Stored dataset items:
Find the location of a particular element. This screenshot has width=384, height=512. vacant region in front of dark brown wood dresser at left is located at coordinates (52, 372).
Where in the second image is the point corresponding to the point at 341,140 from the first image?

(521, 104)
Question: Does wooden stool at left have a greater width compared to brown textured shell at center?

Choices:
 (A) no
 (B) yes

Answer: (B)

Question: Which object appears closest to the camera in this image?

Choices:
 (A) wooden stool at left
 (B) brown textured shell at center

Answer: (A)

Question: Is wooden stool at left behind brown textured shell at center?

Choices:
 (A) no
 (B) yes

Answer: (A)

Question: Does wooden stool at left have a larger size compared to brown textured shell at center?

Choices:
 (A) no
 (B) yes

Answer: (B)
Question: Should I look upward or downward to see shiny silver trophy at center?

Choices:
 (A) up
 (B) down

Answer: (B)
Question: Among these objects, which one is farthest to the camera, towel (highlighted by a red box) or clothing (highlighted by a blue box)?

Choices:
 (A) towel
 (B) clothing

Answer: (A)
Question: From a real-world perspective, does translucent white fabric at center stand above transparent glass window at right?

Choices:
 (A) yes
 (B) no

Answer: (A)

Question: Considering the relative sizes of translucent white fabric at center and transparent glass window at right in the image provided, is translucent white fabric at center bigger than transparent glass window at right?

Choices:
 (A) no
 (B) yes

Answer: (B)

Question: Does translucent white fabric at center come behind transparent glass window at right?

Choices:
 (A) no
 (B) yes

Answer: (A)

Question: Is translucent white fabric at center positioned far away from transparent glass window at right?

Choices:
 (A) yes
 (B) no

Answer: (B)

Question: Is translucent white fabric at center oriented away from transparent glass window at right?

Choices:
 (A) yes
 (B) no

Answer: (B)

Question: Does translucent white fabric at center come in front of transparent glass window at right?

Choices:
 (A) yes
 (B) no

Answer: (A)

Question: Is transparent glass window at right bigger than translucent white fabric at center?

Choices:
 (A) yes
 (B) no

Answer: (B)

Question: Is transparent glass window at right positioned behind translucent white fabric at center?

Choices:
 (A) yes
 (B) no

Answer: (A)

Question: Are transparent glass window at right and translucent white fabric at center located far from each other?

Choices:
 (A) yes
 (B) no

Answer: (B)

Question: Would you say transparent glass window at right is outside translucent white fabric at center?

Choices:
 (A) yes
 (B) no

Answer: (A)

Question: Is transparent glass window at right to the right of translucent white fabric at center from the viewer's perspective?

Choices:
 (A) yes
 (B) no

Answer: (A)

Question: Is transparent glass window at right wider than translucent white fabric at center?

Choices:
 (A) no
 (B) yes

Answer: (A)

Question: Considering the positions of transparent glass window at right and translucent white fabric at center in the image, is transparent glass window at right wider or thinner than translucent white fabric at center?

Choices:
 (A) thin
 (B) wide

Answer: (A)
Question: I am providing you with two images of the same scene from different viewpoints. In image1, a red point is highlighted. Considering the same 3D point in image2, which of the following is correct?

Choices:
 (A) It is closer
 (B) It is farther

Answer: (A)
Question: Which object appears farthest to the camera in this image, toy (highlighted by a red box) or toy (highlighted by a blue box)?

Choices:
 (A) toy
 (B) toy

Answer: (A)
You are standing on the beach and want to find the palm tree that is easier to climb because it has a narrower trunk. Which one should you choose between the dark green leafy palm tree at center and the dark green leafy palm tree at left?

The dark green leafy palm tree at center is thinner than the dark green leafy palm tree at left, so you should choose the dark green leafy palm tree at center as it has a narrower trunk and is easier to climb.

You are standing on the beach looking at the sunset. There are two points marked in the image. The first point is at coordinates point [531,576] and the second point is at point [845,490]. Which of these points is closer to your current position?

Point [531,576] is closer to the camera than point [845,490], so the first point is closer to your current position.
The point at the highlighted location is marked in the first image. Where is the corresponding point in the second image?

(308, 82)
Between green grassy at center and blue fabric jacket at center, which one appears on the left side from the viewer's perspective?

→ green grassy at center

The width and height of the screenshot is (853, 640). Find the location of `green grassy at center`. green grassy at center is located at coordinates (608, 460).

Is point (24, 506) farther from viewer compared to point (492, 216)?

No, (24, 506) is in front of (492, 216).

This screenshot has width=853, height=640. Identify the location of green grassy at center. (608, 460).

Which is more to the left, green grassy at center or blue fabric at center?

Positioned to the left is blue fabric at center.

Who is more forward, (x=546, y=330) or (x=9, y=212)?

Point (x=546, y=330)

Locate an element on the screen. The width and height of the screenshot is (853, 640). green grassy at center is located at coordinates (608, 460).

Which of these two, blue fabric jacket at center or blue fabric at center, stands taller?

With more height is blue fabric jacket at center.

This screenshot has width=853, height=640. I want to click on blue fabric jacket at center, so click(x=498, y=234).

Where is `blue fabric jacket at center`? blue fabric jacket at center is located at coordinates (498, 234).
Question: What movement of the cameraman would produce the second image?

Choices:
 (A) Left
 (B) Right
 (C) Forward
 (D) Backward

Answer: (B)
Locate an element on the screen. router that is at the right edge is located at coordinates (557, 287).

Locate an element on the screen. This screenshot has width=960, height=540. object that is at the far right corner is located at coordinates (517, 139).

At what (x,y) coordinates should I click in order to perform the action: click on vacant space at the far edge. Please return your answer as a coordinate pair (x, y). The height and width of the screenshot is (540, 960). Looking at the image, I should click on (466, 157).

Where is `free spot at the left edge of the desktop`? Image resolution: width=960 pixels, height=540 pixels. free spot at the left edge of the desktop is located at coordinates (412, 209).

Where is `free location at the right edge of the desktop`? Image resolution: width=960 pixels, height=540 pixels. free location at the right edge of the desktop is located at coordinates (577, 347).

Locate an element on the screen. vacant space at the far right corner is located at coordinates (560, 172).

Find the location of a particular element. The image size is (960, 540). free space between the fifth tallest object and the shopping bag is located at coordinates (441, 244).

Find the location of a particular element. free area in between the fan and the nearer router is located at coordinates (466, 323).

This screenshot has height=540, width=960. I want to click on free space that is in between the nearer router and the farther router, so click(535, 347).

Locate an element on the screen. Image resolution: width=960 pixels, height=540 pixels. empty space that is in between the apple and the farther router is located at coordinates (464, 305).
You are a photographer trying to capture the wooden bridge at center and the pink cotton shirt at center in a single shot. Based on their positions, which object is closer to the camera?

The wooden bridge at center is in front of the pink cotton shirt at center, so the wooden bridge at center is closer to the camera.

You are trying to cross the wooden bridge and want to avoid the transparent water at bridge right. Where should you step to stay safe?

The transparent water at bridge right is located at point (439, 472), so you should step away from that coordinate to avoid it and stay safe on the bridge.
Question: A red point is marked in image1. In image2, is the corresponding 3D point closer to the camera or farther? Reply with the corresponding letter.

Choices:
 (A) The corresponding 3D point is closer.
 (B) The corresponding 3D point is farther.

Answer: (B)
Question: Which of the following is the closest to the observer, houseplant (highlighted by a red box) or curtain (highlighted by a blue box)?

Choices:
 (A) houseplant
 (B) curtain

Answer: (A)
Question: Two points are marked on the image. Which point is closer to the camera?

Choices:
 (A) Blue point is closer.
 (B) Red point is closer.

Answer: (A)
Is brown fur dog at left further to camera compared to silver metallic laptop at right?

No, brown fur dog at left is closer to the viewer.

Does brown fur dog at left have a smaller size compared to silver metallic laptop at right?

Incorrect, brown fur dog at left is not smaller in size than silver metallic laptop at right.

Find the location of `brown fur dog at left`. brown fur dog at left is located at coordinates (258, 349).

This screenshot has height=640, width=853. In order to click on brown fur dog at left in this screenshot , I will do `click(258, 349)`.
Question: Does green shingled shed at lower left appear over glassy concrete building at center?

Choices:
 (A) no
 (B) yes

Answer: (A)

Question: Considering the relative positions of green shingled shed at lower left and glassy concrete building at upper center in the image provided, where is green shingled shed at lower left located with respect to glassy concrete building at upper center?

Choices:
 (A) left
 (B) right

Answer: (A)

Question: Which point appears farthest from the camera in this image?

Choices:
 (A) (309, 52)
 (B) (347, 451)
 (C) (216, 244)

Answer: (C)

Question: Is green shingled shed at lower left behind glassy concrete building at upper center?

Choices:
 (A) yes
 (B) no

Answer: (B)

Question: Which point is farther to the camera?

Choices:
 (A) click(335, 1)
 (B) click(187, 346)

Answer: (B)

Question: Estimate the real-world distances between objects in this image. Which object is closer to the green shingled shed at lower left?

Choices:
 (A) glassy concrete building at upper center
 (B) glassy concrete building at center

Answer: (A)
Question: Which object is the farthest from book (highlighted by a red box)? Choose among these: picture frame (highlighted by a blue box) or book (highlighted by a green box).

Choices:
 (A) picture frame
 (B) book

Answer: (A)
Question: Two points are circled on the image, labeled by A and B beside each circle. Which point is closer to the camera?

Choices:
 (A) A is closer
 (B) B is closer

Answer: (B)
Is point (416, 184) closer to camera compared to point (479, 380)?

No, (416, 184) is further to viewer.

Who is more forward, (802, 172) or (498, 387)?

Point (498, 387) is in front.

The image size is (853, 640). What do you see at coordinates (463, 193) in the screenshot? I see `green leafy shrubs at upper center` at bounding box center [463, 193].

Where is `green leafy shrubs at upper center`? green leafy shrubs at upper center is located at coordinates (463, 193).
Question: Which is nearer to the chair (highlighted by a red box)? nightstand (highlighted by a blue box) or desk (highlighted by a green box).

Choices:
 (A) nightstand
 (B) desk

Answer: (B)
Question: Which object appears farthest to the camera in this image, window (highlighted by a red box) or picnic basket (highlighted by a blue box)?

Directive: Starting at the first line above and ending at the line that contains "Where in the", present those lines as a Markdown table with the columns Row and Text. Number each row and omit any blank lines.

Written response:
| Row | Text |
|---|---|
| 1 | Find the location of a particular element. This screenshot has width=384, height=512. vacant region in front of dark brown wood dresser at left is located at coordinates (52, 372). |
| 2 | Where in the second image is the point corresponding to the point at 341,140 from the first image? |